▶ _Exercise instructions_
Begin at the line that contains "green trapezoid: moved 4 px left, 7 px down" and repeat every line from there to the end of the records below, inclusive, without adding any other line.

▶ _Data for this task_
--- --- ---

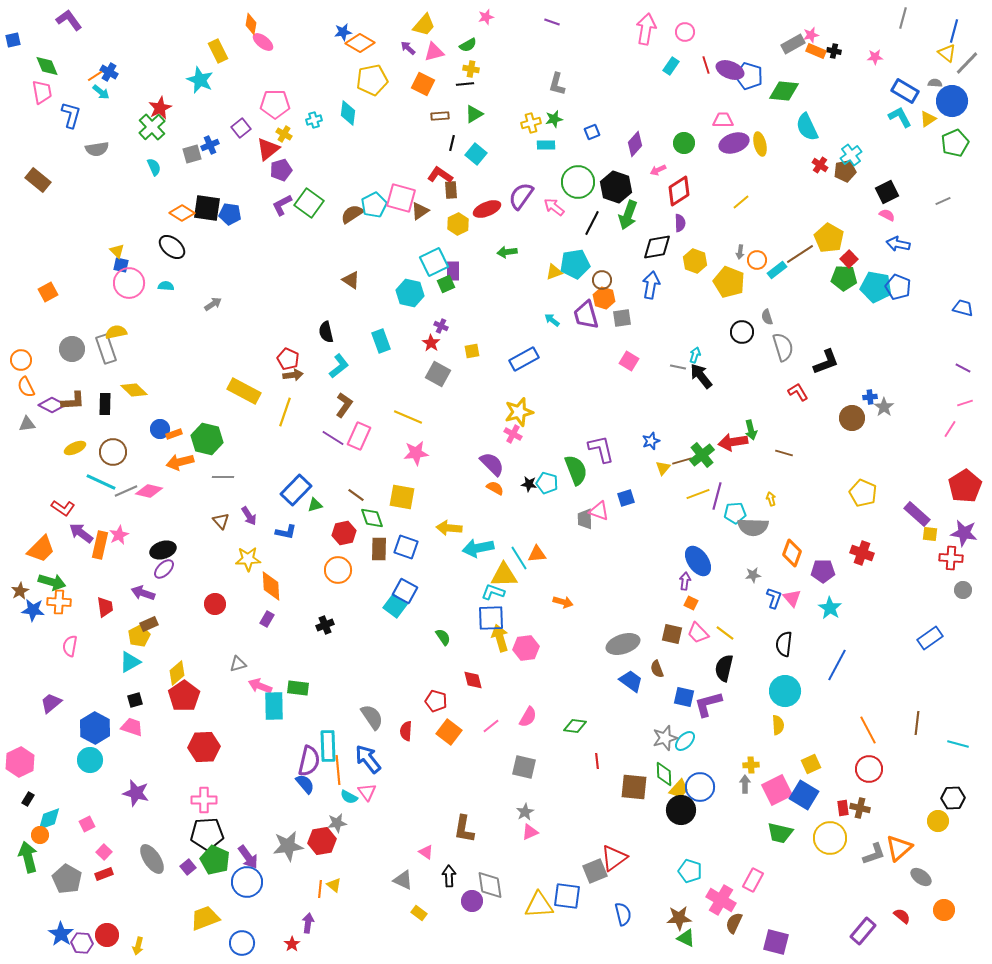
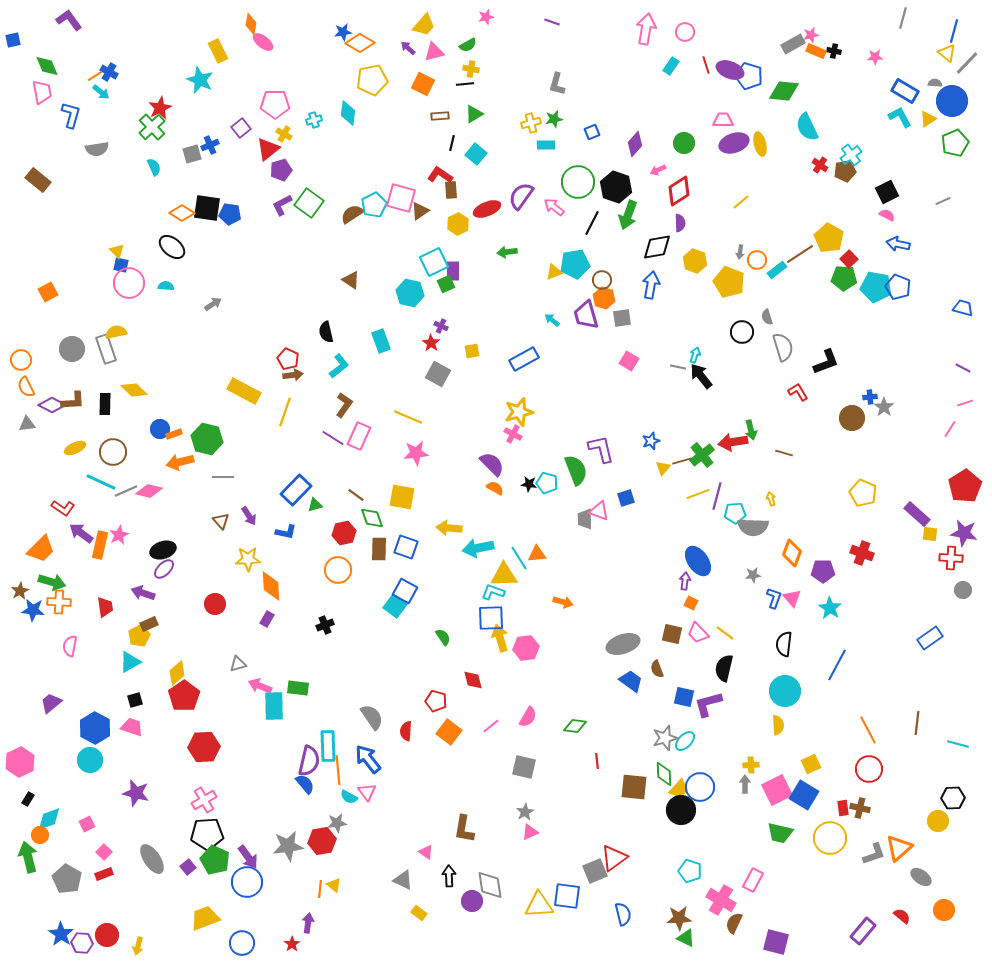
pink cross at (204, 800): rotated 30 degrees counterclockwise
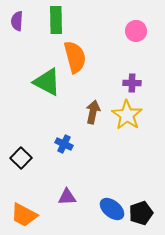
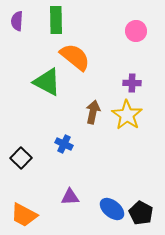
orange semicircle: rotated 36 degrees counterclockwise
purple triangle: moved 3 px right
black pentagon: rotated 25 degrees counterclockwise
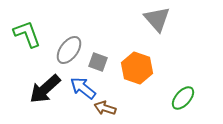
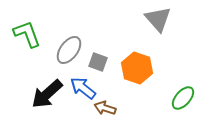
gray triangle: moved 1 px right
black arrow: moved 2 px right, 5 px down
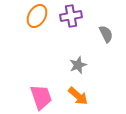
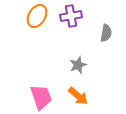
gray semicircle: moved 1 px up; rotated 36 degrees clockwise
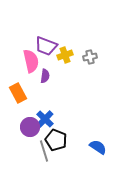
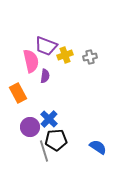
blue cross: moved 4 px right
black pentagon: rotated 25 degrees counterclockwise
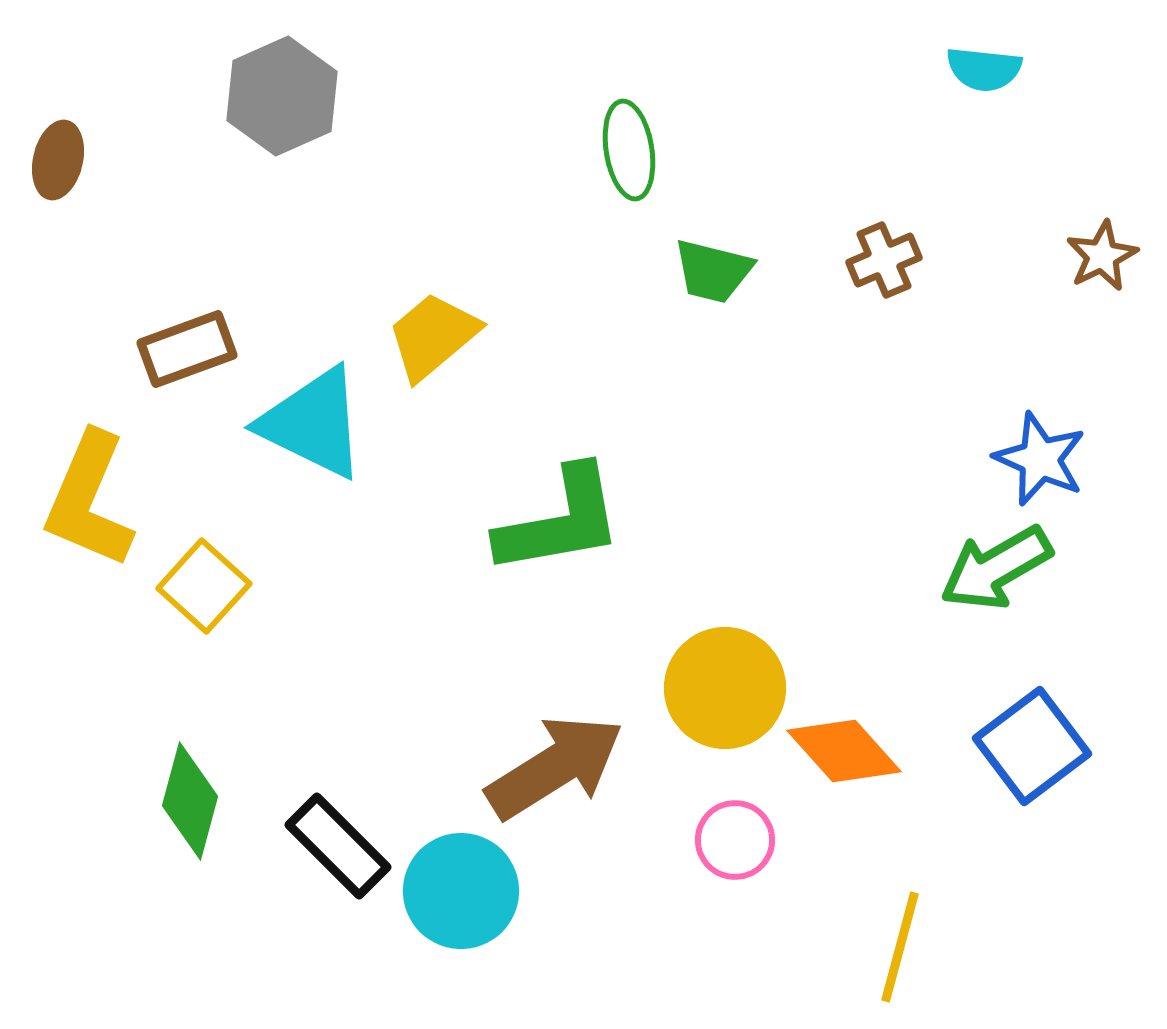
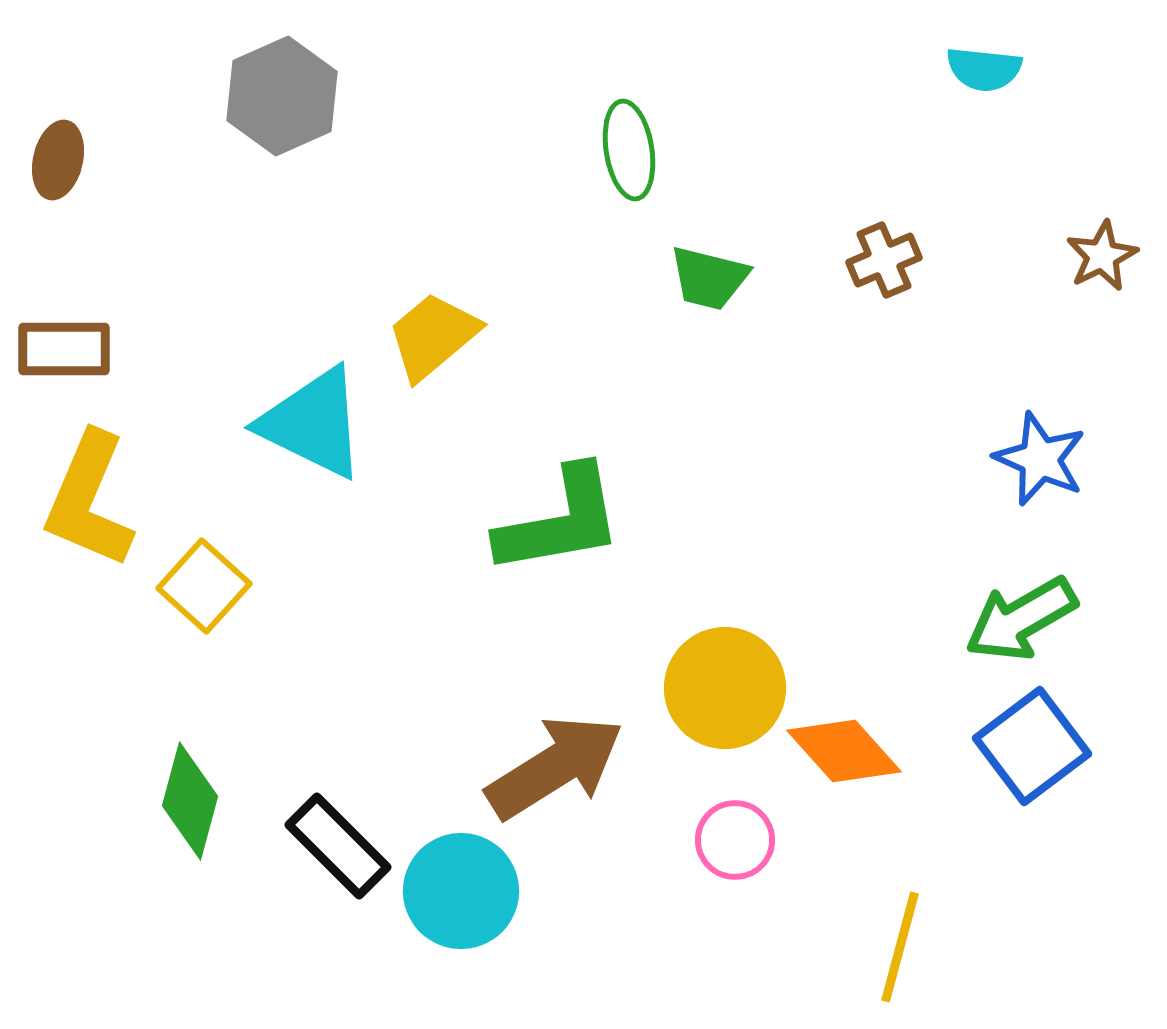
green trapezoid: moved 4 px left, 7 px down
brown rectangle: moved 123 px left; rotated 20 degrees clockwise
green arrow: moved 25 px right, 51 px down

--- --- ---

▶ _Task output_
green trapezoid: moved 4 px left, 7 px down
brown rectangle: moved 123 px left; rotated 20 degrees clockwise
green arrow: moved 25 px right, 51 px down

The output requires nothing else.